>> BEGIN Source data

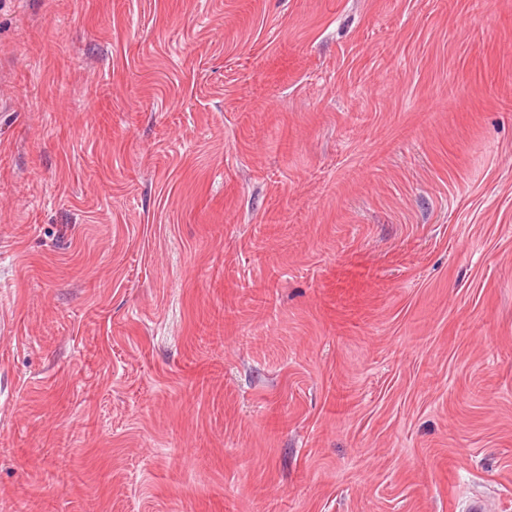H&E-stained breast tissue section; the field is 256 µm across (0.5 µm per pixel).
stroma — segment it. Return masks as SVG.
<instances>
[{
    "mask_svg": "<svg viewBox=\"0 0 512 512\" xmlns=\"http://www.w3.org/2000/svg\"><path fill=\"white\" fill-rule=\"evenodd\" d=\"M512 512V0H0V512Z\"/></svg>",
    "mask_w": 512,
    "mask_h": 512,
    "instance_id": "35a3bbf8",
    "label": "stroma"
}]
</instances>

>> END Source data

Without the pictures, print the records in full, exactly as they appear.

Response to the exercise:
H&E-stained breast tissue section; the field is 256 µm across (0.5 µm per pixel).
stroma — segment it. Return masks as SVG.
<instances>
[{
    "mask_svg": "<svg viewBox=\"0 0 512 512\" xmlns=\"http://www.w3.org/2000/svg\"><path fill=\"white\" fill-rule=\"evenodd\" d=\"M512 512V0H0V512Z\"/></svg>",
    "mask_w": 512,
    "mask_h": 512,
    "instance_id": "35a3bbf8",
    "label": "stroma"
}]
</instances>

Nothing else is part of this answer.